### Data shown:
◇ ◇ ◇ ◇ ◇ ◇ ◇

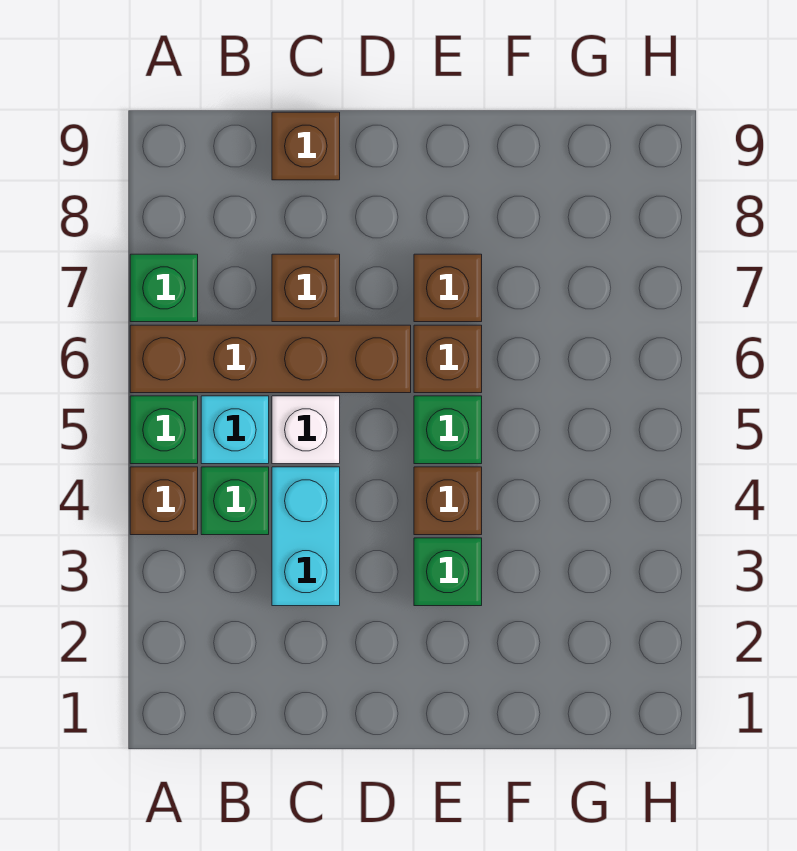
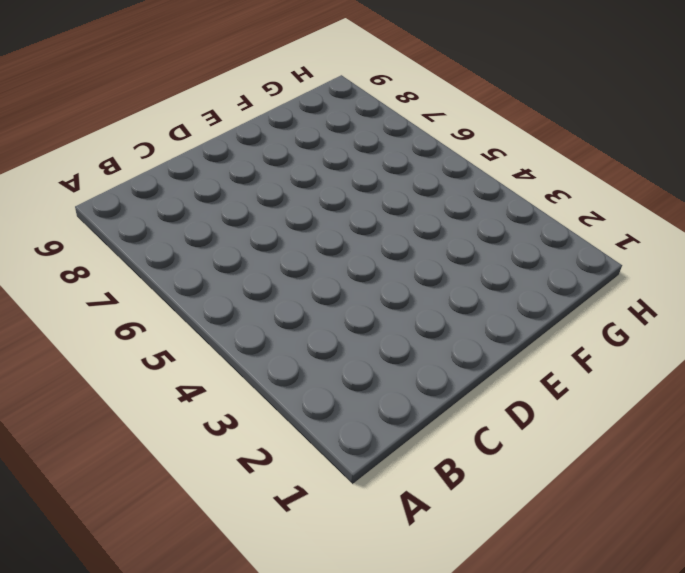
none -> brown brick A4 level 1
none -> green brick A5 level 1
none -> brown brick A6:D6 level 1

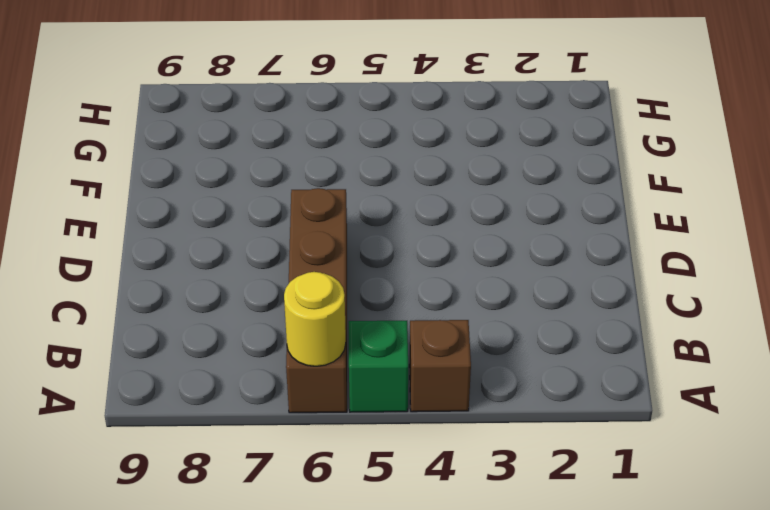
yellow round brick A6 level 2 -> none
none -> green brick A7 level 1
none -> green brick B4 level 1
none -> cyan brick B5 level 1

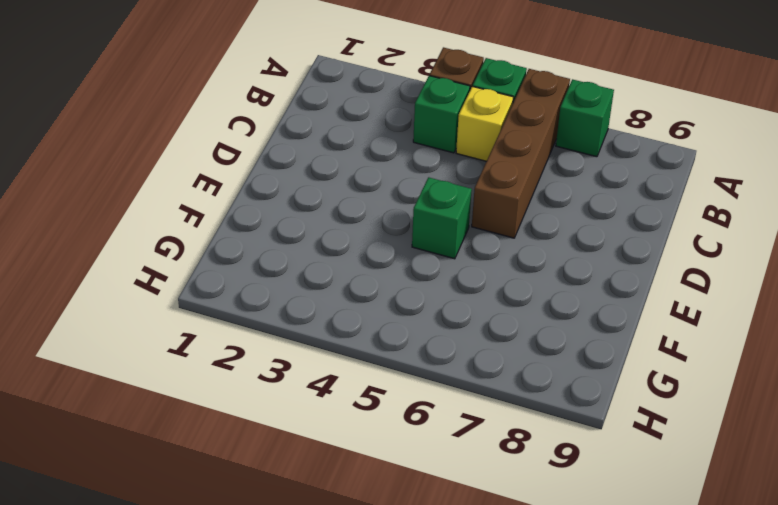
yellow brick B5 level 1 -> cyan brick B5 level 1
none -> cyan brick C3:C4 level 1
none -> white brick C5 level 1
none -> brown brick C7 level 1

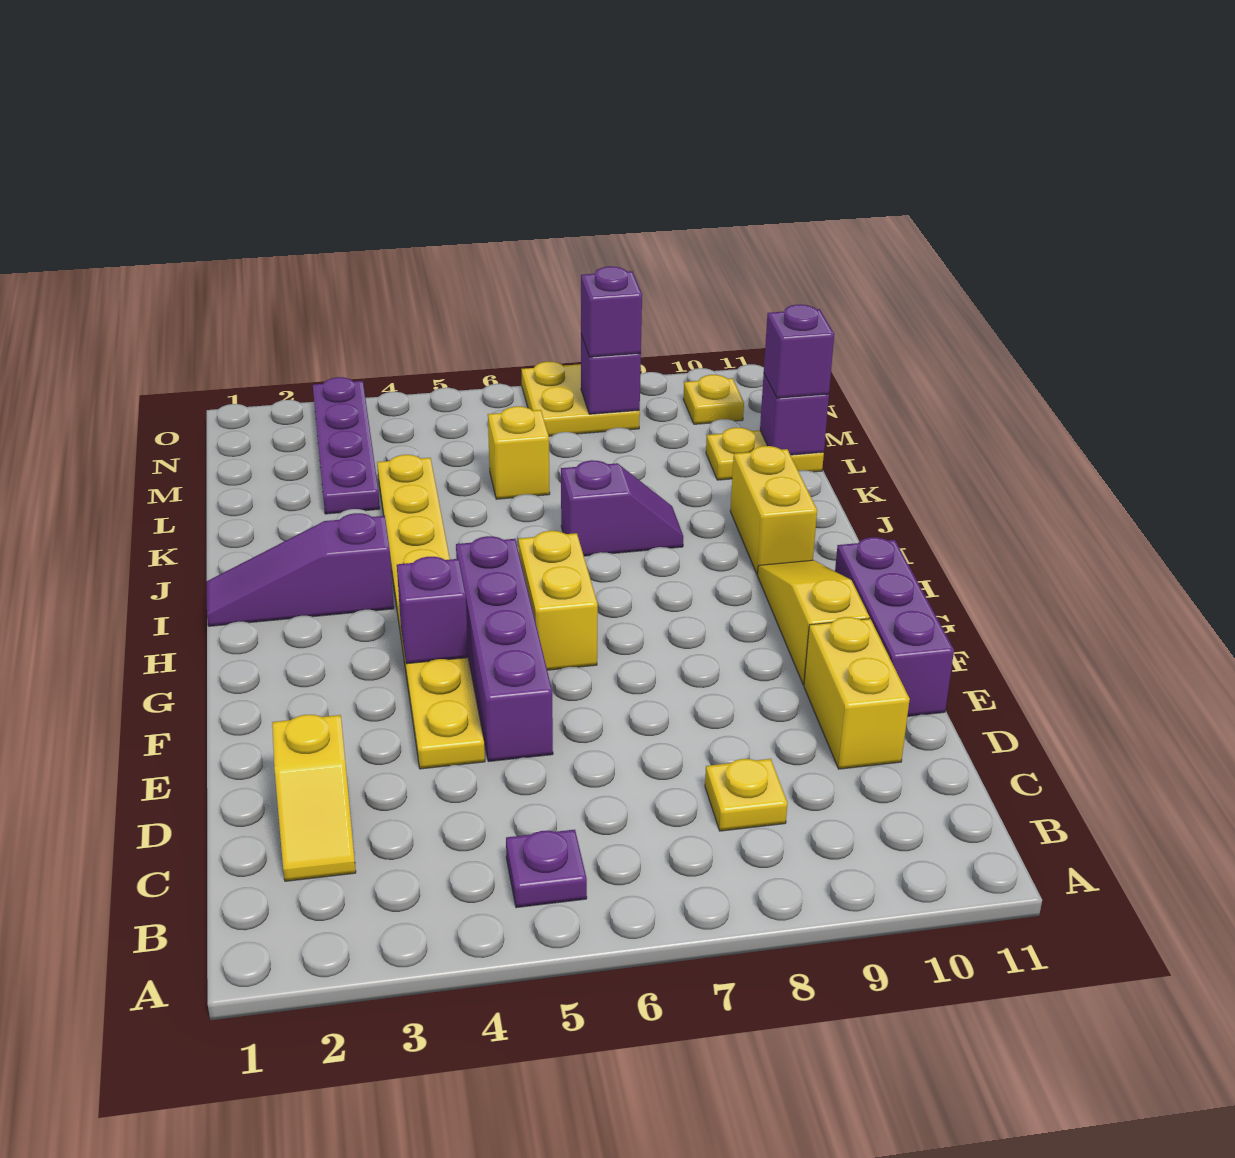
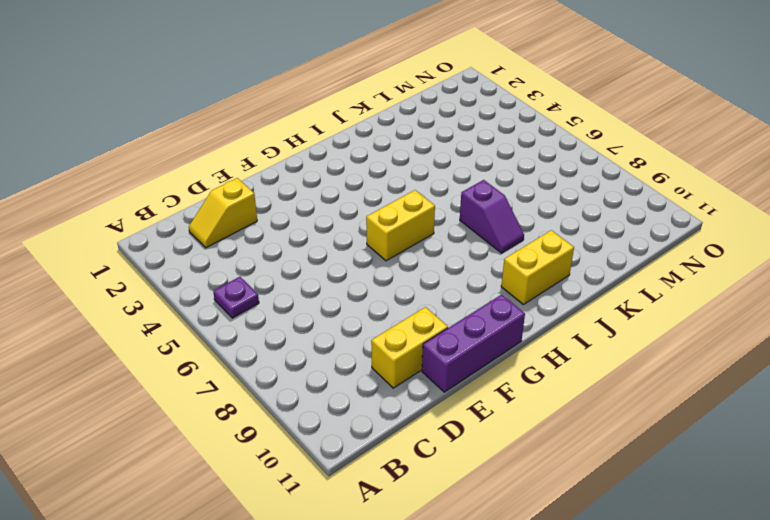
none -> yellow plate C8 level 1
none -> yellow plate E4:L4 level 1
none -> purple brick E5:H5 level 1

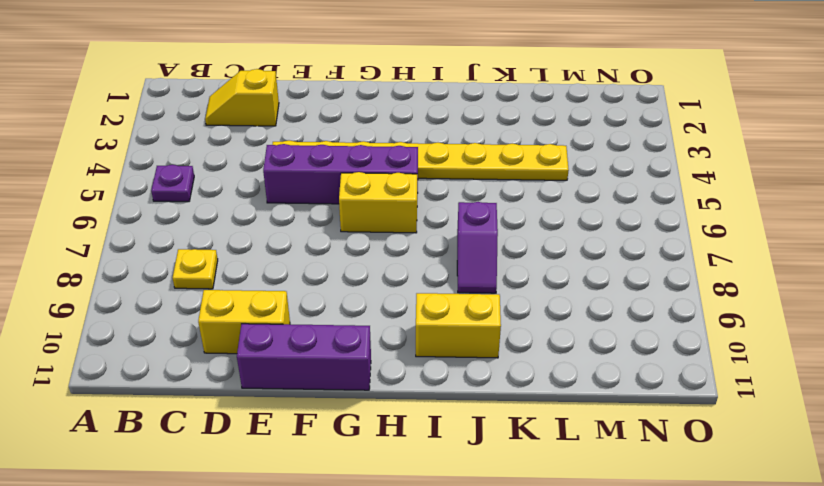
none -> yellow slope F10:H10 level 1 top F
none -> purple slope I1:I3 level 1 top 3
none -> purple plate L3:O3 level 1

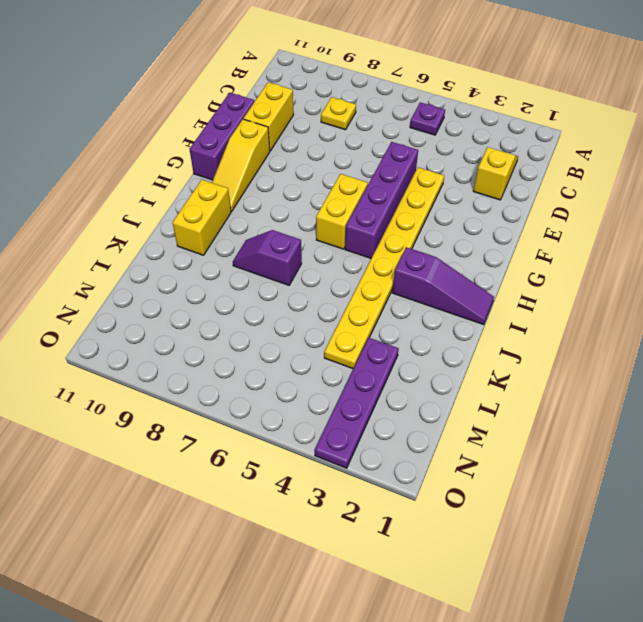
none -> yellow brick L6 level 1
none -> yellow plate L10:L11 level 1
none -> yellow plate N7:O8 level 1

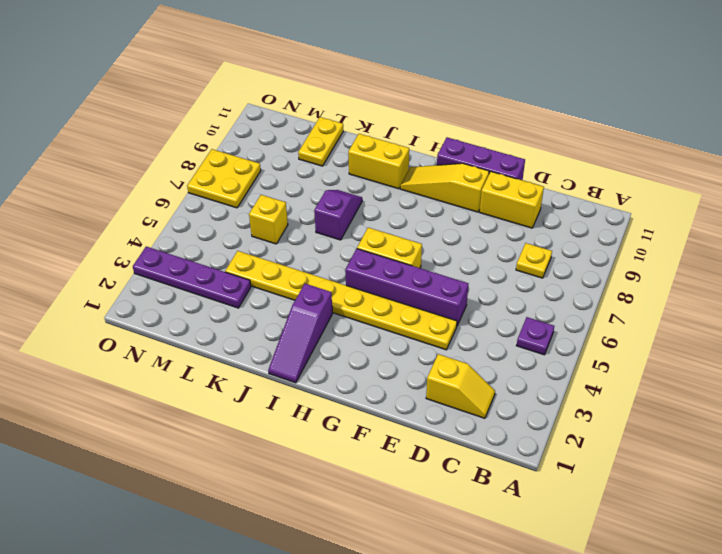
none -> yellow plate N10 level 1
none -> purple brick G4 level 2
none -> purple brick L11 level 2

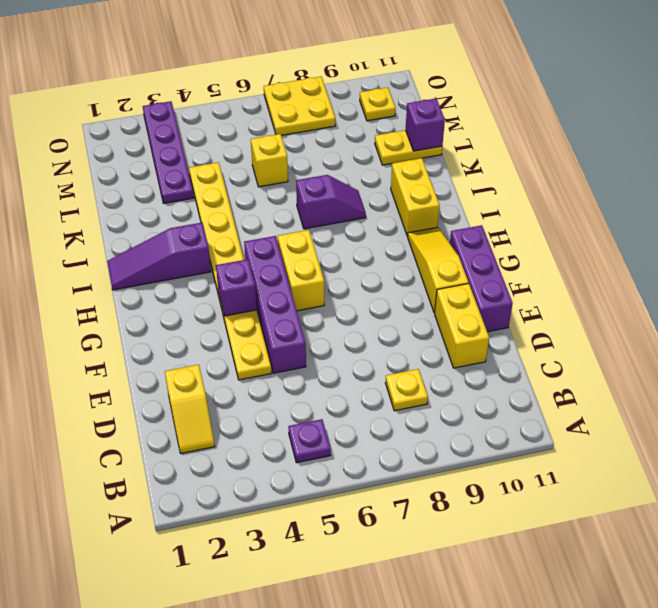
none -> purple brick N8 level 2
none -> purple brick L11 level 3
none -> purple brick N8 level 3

◇ ◇ ◇ ◇ ◇ ◇ ◇

### Exercise objective:
Every line of the records that includes the word "plate" should be gathered.

### Solution:
none -> yellow plate C8 level 1
none -> yellow plate E4:L4 level 1
none -> purple plate L3:O3 level 1
none -> yellow plate L10:L11 level 1
none -> yellow plate N7:O8 level 1
none -> yellow plate N10 level 1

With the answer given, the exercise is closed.